*Task details*.
Report every line of the listing below in which the string "grey" appears.

───── Records for processing ─────

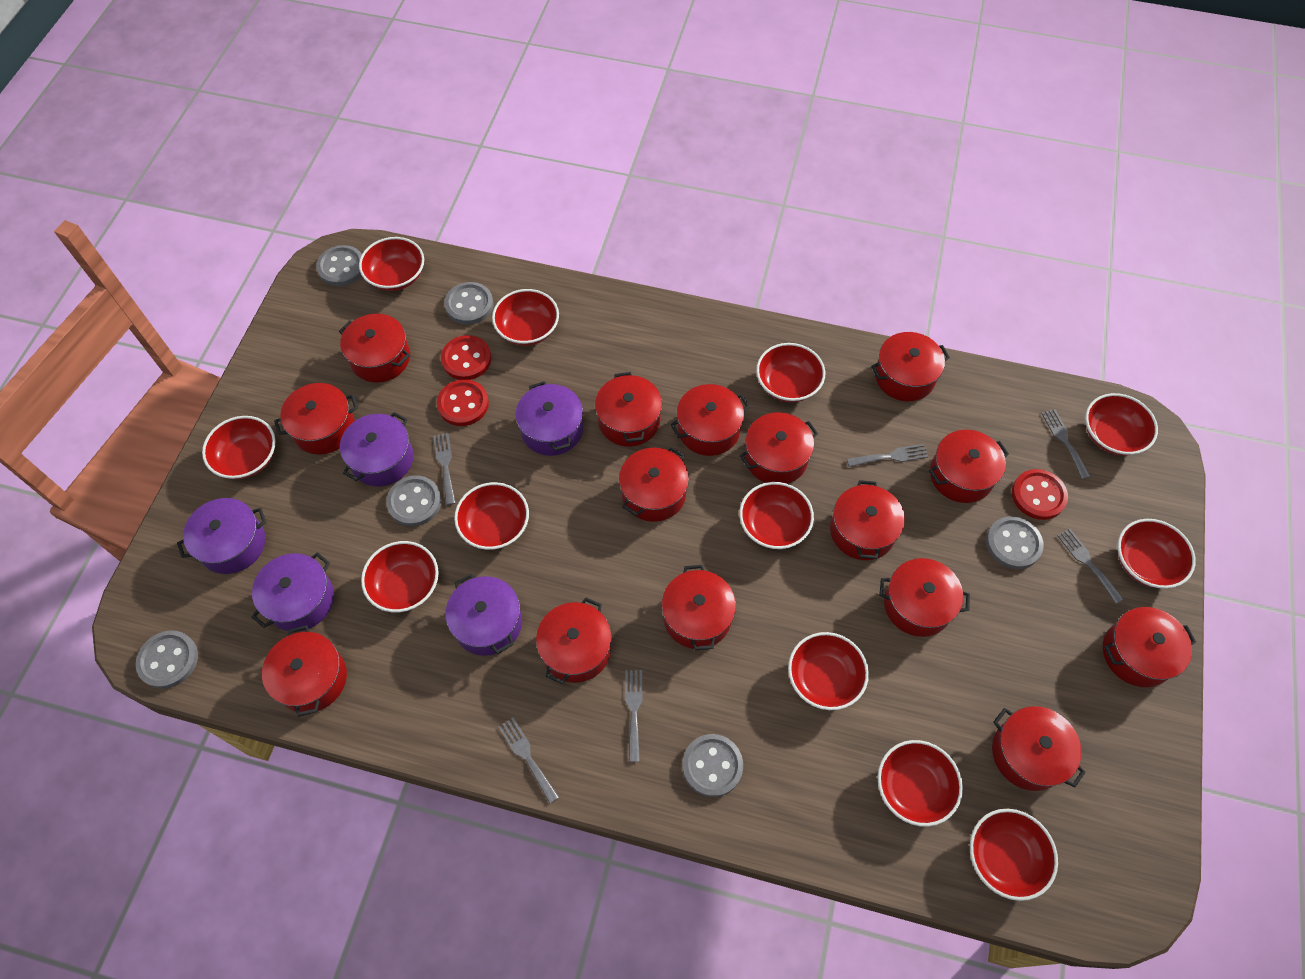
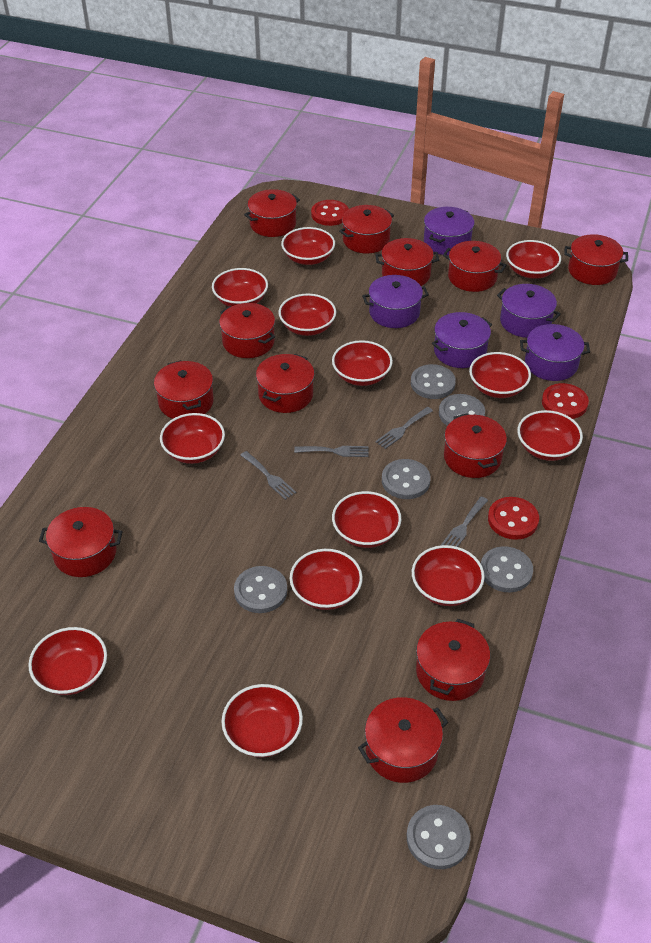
grey fork: 6 -> 4
red bowl: 12 -> 13
red pot: 15 -> 12

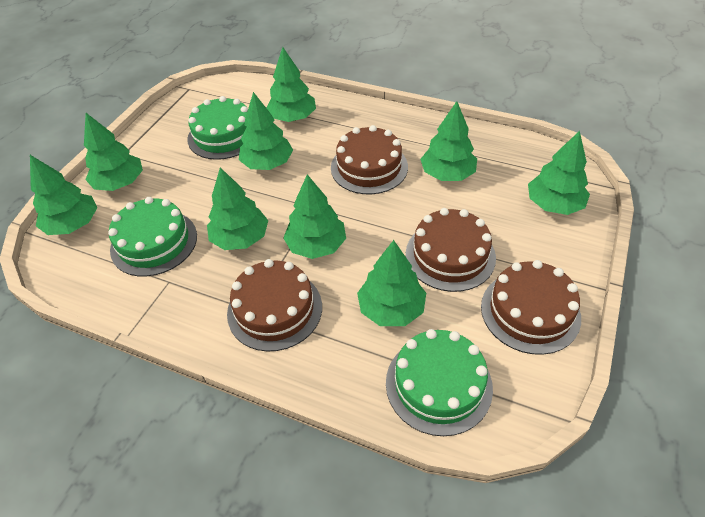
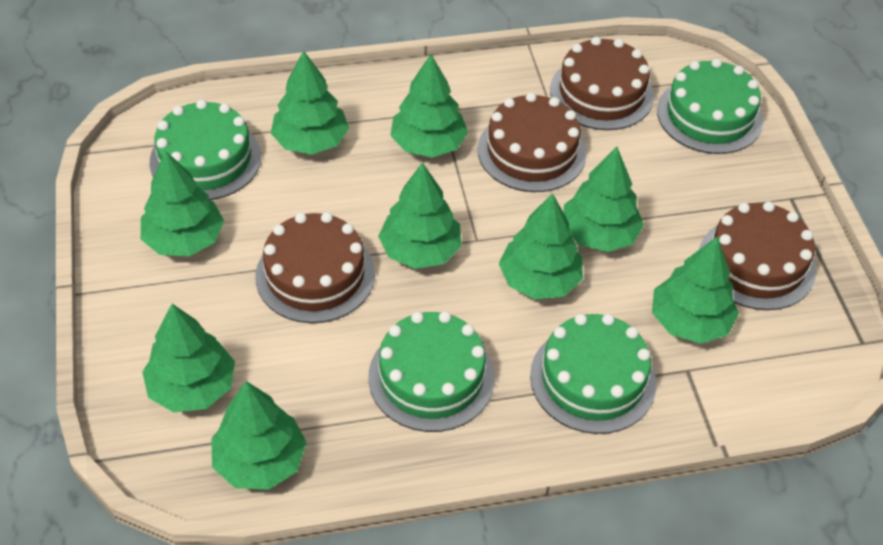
green cake: 3 -> 4

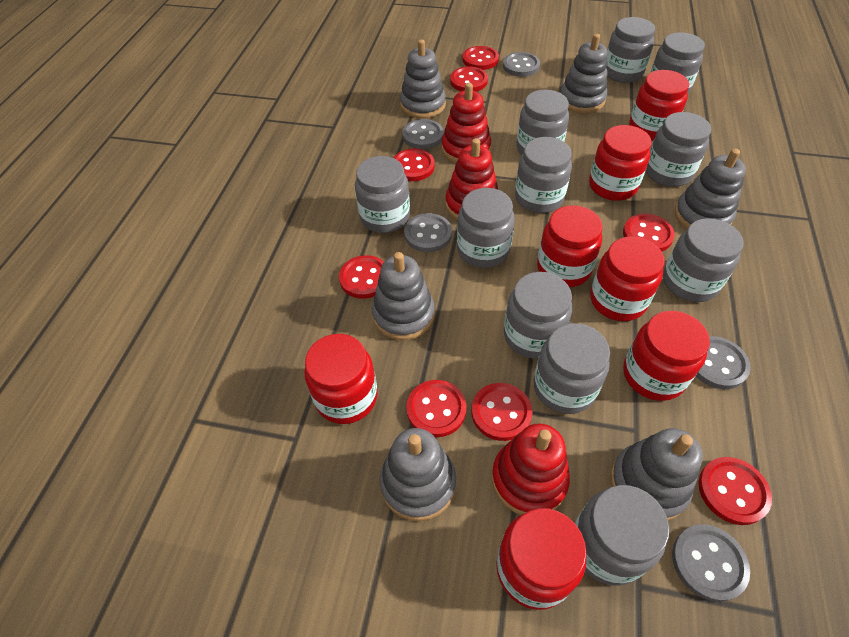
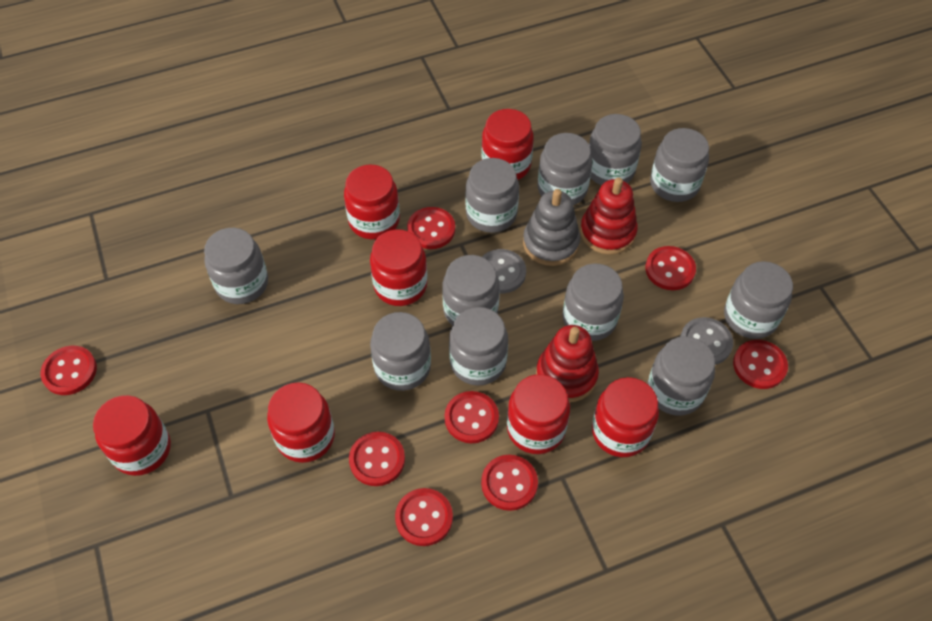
grey button: 5 -> 2
grey stacking toy: 6 -> 1
red stacking toy: 3 -> 2

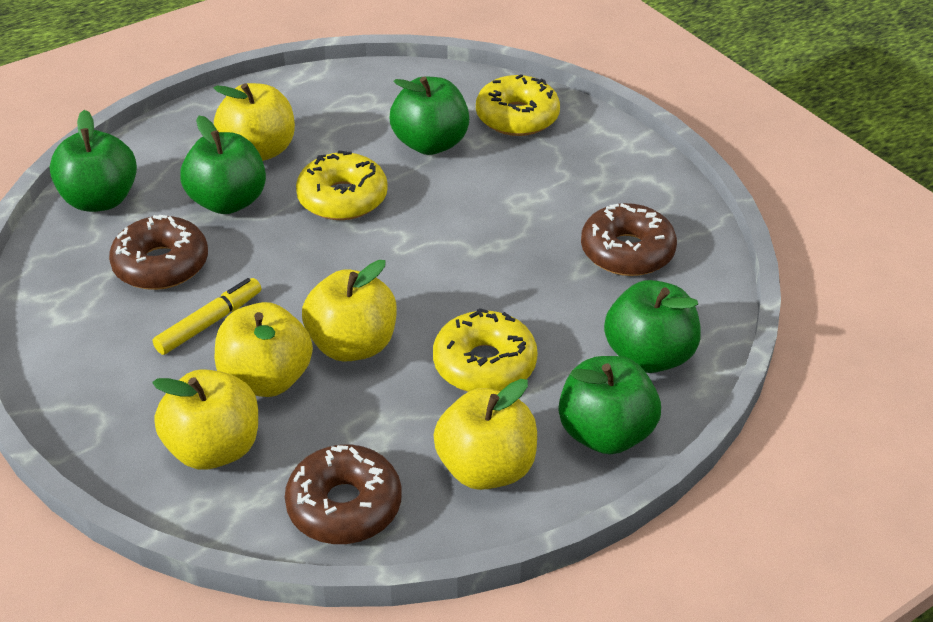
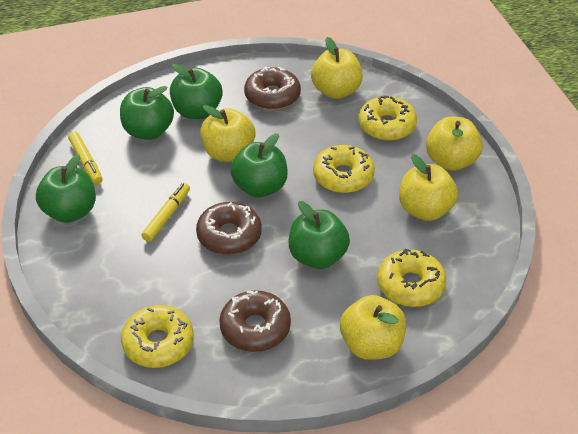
yellow donut: 3 -> 4
yellow marker: 1 -> 2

─────

*Your response*.
grey fork: 6 -> 4
grey button: 5 -> 2
grey stacking toy: 6 -> 1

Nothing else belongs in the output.